Records from a collection:
▬▬▬▬▬▬

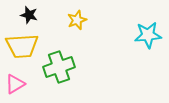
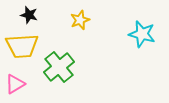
yellow star: moved 3 px right
cyan star: moved 6 px left, 1 px up; rotated 20 degrees clockwise
green cross: rotated 20 degrees counterclockwise
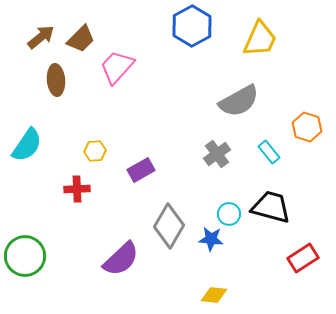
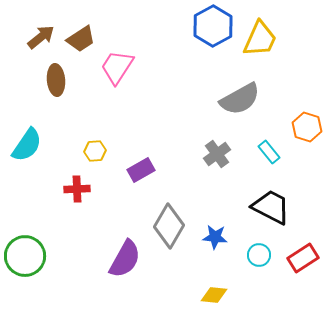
blue hexagon: moved 21 px right
brown trapezoid: rotated 12 degrees clockwise
pink trapezoid: rotated 9 degrees counterclockwise
gray semicircle: moved 1 px right, 2 px up
black trapezoid: rotated 12 degrees clockwise
cyan circle: moved 30 px right, 41 px down
blue star: moved 4 px right, 2 px up
purple semicircle: moved 4 px right; rotated 18 degrees counterclockwise
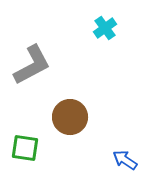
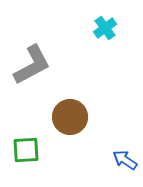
green square: moved 1 px right, 2 px down; rotated 12 degrees counterclockwise
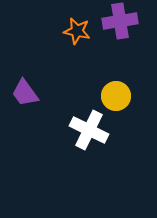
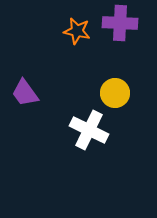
purple cross: moved 2 px down; rotated 12 degrees clockwise
yellow circle: moved 1 px left, 3 px up
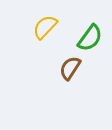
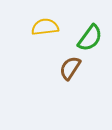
yellow semicircle: rotated 40 degrees clockwise
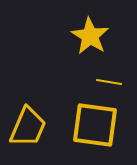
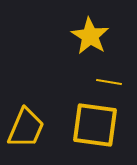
yellow trapezoid: moved 2 px left, 1 px down
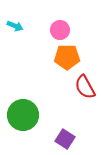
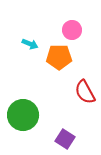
cyan arrow: moved 15 px right, 18 px down
pink circle: moved 12 px right
orange pentagon: moved 8 px left
red semicircle: moved 5 px down
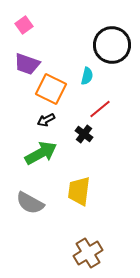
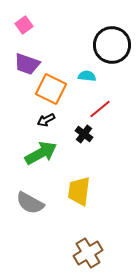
cyan semicircle: rotated 96 degrees counterclockwise
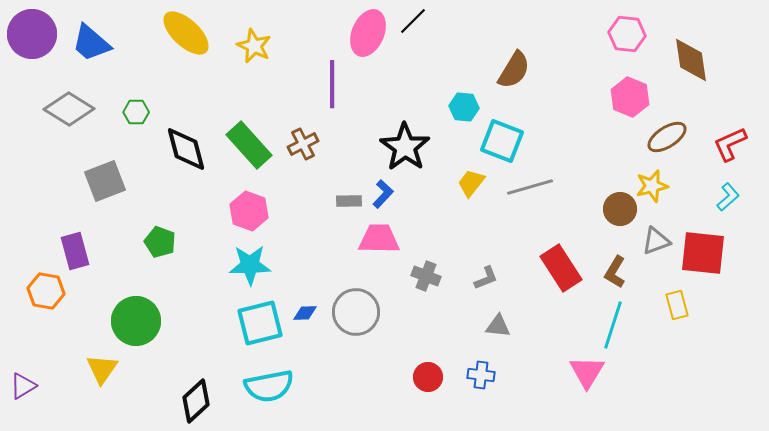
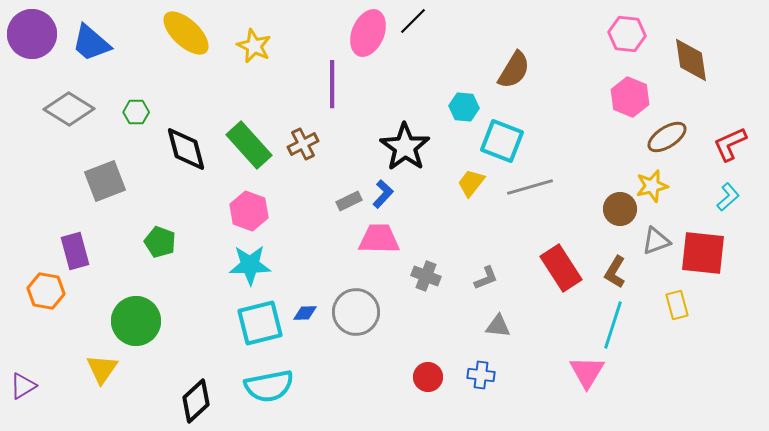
gray rectangle at (349, 201): rotated 25 degrees counterclockwise
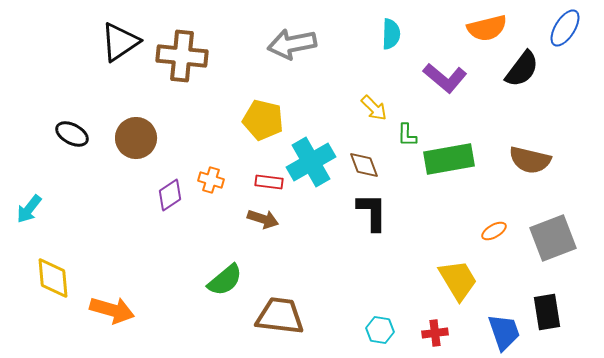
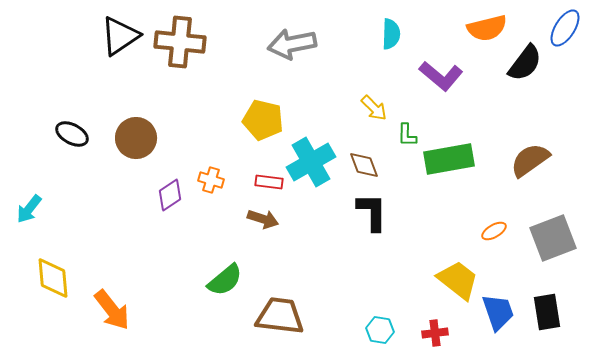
black triangle: moved 6 px up
brown cross: moved 2 px left, 14 px up
black semicircle: moved 3 px right, 6 px up
purple L-shape: moved 4 px left, 2 px up
brown semicircle: rotated 132 degrees clockwise
yellow trapezoid: rotated 21 degrees counterclockwise
orange arrow: rotated 36 degrees clockwise
blue trapezoid: moved 6 px left, 20 px up
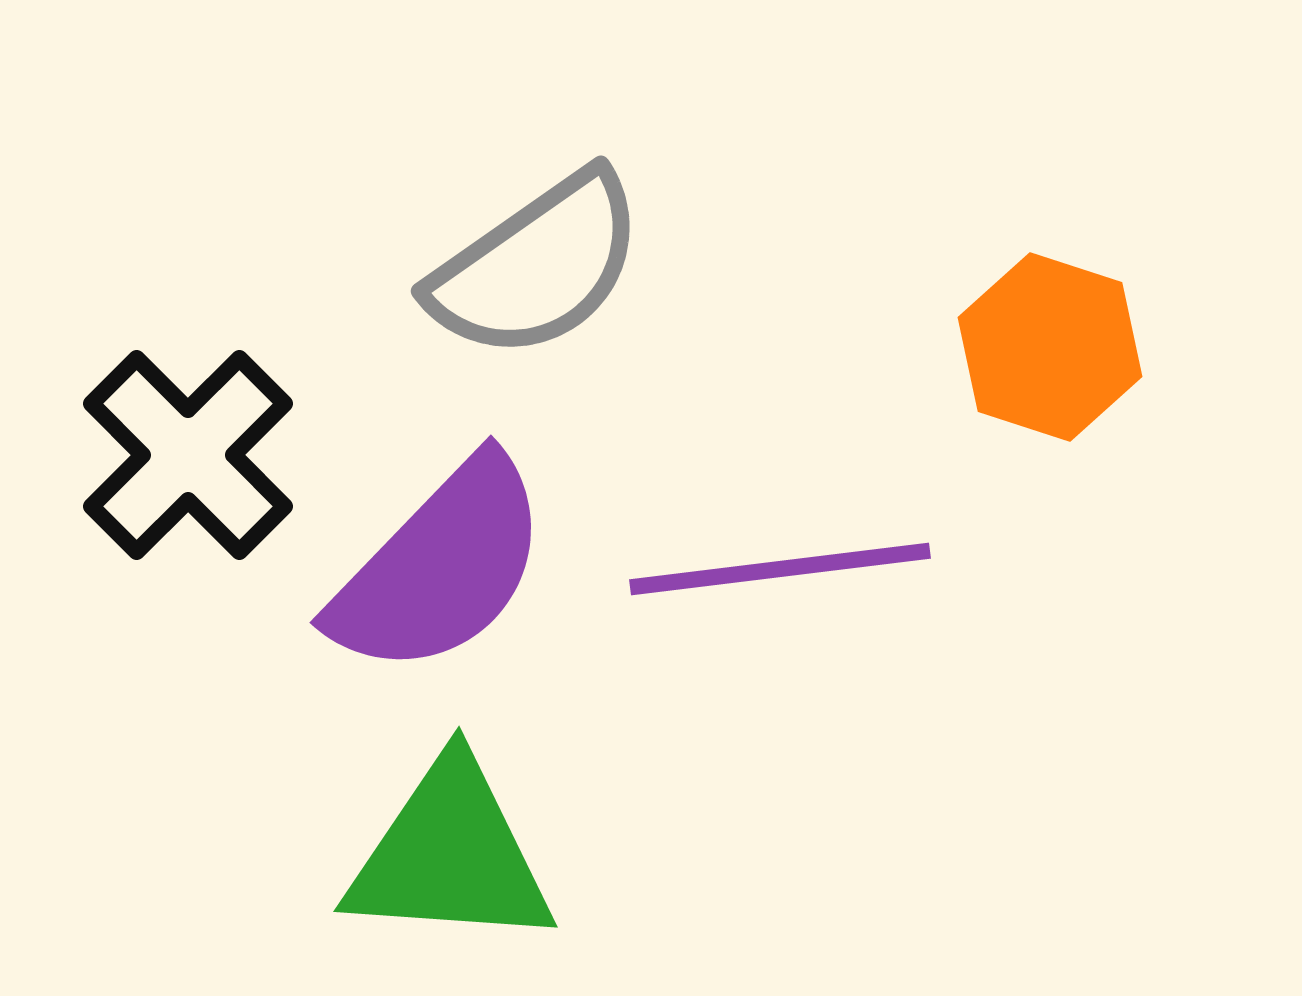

▬▬▬▬▬▬

### Your instructions
Reprint the entries above exactly, images removed.

### Result of this task
yellow star: moved 3 px right
cyan star: moved 6 px left, 1 px up; rotated 20 degrees clockwise
green cross: rotated 20 degrees counterclockwise
blue hexagon: moved 21 px right
brown trapezoid: rotated 12 degrees clockwise
pink trapezoid: rotated 9 degrees counterclockwise
gray semicircle: moved 1 px right, 2 px up
black trapezoid: rotated 12 degrees clockwise
cyan circle: moved 30 px right, 41 px down
blue star: moved 4 px right, 2 px up
purple semicircle: moved 4 px right; rotated 18 degrees counterclockwise
green square: moved 1 px right, 2 px down; rotated 12 degrees counterclockwise
purple cross: moved 2 px down; rotated 12 degrees clockwise
yellow circle: moved 1 px left, 3 px up
yellow semicircle: rotated 40 degrees clockwise
yellow trapezoid: moved 2 px left, 1 px down
cyan arrow: moved 15 px right, 18 px down
pink circle: moved 12 px right
orange pentagon: moved 8 px left
red semicircle: moved 5 px down
cyan semicircle: rotated 96 degrees counterclockwise
gray rectangle at (349, 201): rotated 25 degrees counterclockwise
black triangle: moved 6 px up
brown cross: moved 2 px left, 14 px up
black semicircle: moved 3 px right, 6 px up
purple L-shape: moved 4 px left, 2 px up
brown semicircle: rotated 132 degrees clockwise
yellow trapezoid: rotated 21 degrees counterclockwise
orange arrow: rotated 36 degrees clockwise
blue trapezoid: moved 6 px left, 20 px up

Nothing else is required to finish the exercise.